** Given entries **
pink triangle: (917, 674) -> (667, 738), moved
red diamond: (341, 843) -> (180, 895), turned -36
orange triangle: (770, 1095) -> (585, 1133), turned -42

==

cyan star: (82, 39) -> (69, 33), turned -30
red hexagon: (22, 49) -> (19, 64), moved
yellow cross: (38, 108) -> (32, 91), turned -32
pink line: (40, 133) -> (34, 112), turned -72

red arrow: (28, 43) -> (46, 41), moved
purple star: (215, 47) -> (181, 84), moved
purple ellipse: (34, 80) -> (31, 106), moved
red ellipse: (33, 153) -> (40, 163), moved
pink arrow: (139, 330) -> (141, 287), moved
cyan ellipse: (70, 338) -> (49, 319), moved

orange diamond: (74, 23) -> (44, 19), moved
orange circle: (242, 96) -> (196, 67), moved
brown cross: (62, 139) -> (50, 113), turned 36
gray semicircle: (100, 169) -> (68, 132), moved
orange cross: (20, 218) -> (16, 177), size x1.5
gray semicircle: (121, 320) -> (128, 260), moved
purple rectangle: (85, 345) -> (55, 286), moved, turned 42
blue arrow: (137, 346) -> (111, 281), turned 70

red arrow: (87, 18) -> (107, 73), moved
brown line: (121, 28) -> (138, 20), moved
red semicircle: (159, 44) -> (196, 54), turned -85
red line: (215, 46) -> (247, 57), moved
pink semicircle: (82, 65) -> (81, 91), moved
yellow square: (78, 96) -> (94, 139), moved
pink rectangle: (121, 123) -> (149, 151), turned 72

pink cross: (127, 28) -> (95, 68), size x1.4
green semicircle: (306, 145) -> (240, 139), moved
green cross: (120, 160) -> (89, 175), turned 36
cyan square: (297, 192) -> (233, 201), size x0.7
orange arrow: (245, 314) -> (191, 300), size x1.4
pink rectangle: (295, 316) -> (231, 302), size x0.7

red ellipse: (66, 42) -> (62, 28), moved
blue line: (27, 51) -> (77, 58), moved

---

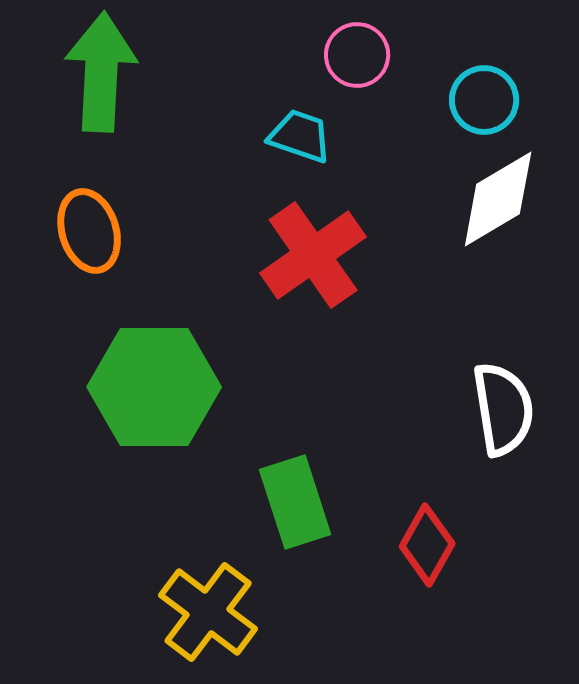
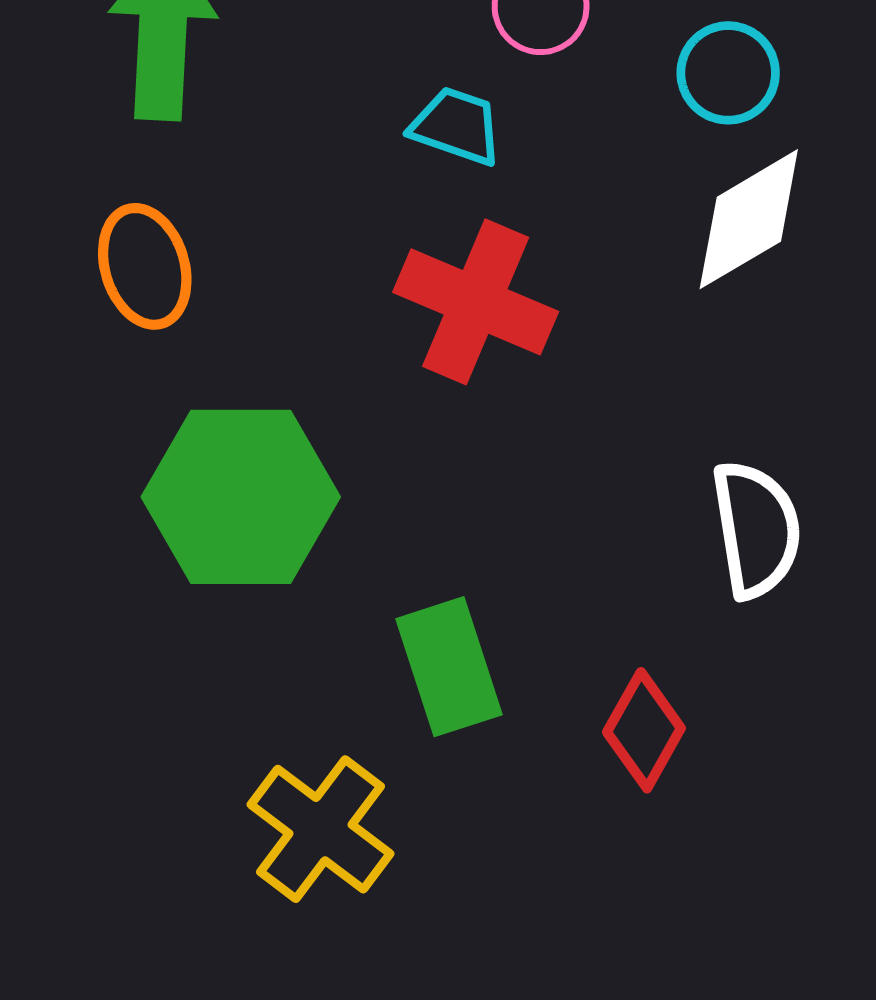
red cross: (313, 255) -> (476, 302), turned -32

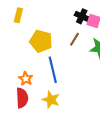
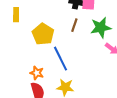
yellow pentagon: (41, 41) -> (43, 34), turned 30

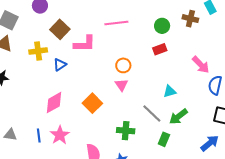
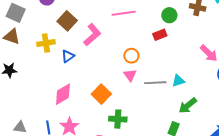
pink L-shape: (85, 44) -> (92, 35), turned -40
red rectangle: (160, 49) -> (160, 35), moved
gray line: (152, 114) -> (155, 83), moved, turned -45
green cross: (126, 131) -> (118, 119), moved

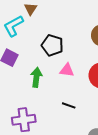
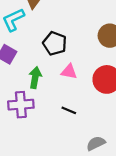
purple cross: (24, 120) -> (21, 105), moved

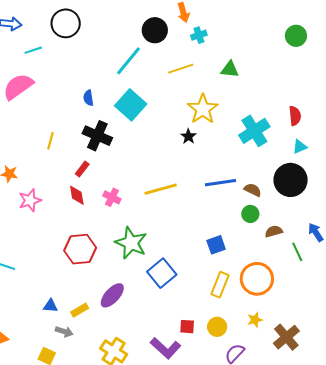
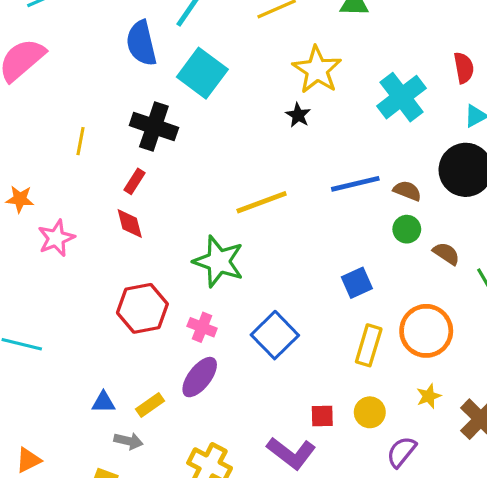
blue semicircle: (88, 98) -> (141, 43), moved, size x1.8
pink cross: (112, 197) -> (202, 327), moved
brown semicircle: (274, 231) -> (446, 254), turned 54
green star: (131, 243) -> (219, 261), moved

** Work task **
In the data above, find each line that has the word "blue" and copy it out.

** Written answer **
blue arrow: (137, 346) -> (111, 281), turned 70
blue line: (27, 51) -> (77, 58), moved
blue semicircle: (88, 98) -> (141, 43), moved, size x1.8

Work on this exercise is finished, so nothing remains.